__SUPPLIED DATA__
= = = =
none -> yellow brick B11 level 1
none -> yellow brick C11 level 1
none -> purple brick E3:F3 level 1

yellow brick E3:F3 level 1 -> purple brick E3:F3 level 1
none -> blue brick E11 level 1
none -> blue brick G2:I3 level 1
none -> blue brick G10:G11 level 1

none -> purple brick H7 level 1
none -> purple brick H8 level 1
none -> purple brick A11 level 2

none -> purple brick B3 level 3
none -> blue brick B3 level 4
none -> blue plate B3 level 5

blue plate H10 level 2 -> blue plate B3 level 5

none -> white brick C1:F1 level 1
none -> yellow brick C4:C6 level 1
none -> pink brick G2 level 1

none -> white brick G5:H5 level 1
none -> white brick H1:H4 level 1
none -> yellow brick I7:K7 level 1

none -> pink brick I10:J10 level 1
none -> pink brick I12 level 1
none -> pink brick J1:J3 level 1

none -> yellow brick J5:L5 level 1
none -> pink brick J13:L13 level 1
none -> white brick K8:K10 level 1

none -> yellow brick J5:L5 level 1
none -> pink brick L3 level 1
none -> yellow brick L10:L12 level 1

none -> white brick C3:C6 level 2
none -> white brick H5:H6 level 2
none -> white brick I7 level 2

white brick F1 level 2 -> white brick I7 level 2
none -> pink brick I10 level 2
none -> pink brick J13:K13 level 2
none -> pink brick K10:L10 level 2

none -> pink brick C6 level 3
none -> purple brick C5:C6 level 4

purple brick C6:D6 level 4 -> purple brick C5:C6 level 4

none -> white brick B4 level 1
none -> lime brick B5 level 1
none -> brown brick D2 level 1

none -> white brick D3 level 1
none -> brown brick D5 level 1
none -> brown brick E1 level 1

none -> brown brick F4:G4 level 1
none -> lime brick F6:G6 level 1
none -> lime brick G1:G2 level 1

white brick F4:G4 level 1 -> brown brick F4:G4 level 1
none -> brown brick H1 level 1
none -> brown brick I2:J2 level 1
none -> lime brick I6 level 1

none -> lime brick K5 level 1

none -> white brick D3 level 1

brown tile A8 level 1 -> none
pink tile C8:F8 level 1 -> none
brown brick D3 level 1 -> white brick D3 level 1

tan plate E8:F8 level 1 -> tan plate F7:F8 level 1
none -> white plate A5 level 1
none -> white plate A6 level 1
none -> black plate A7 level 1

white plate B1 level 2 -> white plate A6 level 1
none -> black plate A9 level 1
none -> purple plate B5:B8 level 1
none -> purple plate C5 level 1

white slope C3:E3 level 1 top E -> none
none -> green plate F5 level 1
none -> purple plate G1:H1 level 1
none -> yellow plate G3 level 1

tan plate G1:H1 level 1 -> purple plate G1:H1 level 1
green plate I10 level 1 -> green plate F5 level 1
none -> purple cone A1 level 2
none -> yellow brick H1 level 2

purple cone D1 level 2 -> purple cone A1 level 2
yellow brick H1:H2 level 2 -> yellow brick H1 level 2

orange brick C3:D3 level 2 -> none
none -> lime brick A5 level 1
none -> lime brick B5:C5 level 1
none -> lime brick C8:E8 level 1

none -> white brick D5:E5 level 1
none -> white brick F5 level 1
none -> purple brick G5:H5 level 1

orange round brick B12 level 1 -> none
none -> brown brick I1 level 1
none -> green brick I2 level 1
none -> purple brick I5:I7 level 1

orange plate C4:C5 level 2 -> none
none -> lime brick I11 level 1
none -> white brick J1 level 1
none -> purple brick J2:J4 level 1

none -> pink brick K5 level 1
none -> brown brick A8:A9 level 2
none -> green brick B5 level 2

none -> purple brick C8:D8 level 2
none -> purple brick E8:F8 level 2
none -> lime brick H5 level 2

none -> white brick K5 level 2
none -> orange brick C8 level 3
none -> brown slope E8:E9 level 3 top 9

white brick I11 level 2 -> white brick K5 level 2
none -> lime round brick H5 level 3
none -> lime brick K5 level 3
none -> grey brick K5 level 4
= = = =
In the data above, find each line that uses the string "blue". Copy it.

none -> blue brick E11 level 1
none -> blue brick G2:I3 level 1
none -> blue brick G10:G11 level 1
none -> blue brick B3 level 4
none -> blue plate B3 level 5
blue plate H10 level 2 -> blue plate B3 level 5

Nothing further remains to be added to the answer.